+++ DATA TO USE +++
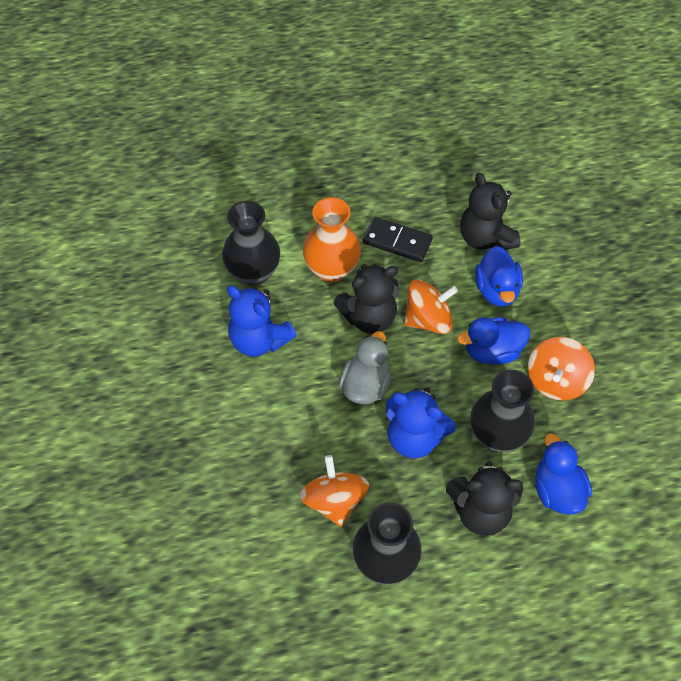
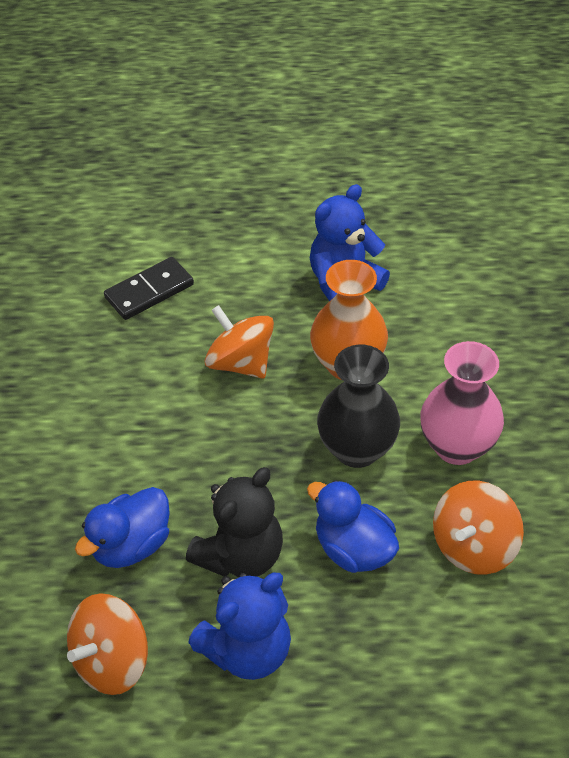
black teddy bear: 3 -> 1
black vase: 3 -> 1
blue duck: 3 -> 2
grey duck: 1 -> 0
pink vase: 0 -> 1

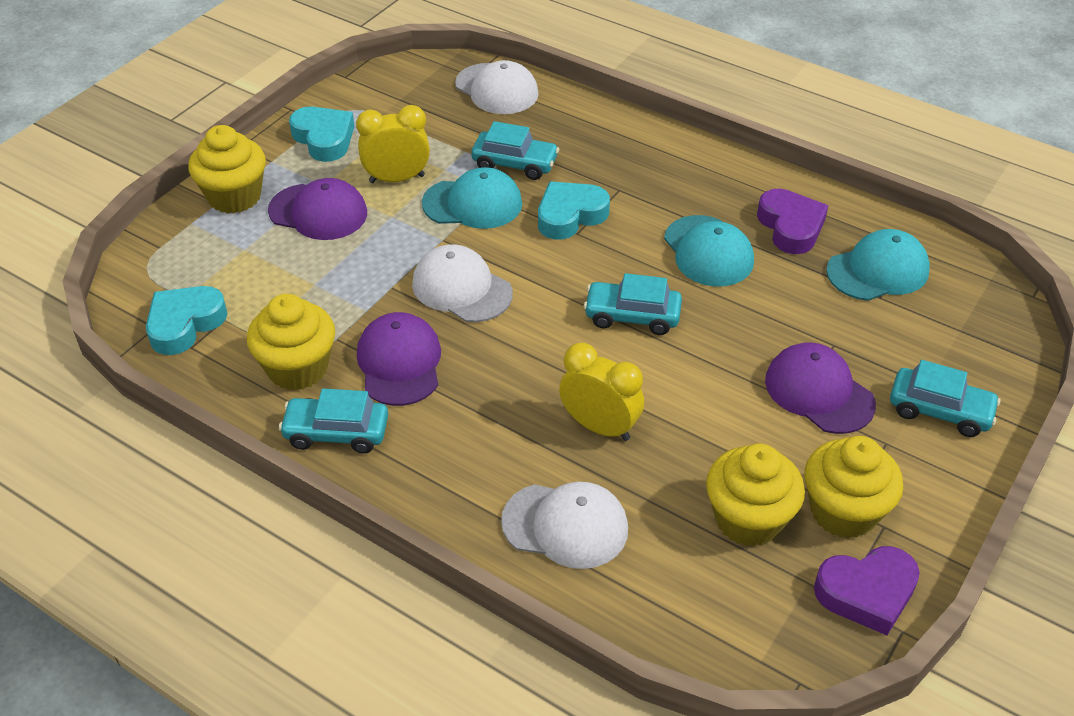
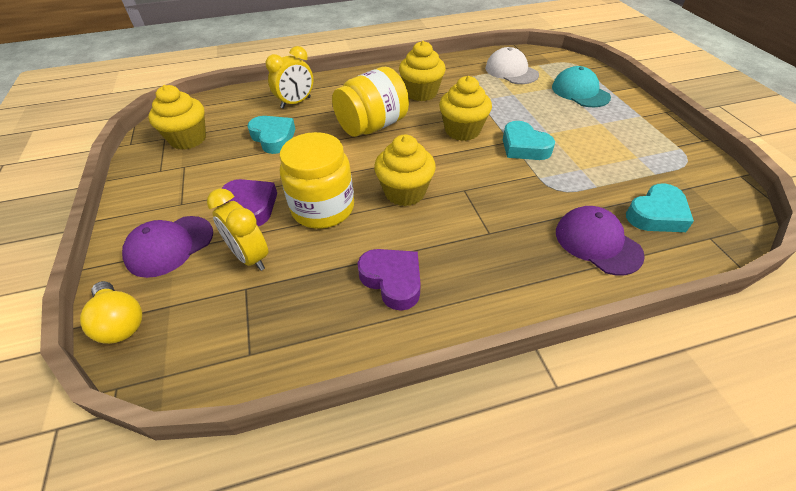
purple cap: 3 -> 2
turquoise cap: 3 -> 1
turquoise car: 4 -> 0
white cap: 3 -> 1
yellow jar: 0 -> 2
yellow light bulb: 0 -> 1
+++
HOW TO COMPLETE THIS TASK:
Please write out all the entries above again exactly as they appear, skipping any images.

TASK RESULT:
black teddy bear: 3 -> 1
black vase: 3 -> 1
blue duck: 3 -> 2
grey duck: 1 -> 0
pink vase: 0 -> 1

purple cap: 3 -> 2
turquoise cap: 3 -> 1
turquoise car: 4 -> 0
white cap: 3 -> 1
yellow jar: 0 -> 2
yellow light bulb: 0 -> 1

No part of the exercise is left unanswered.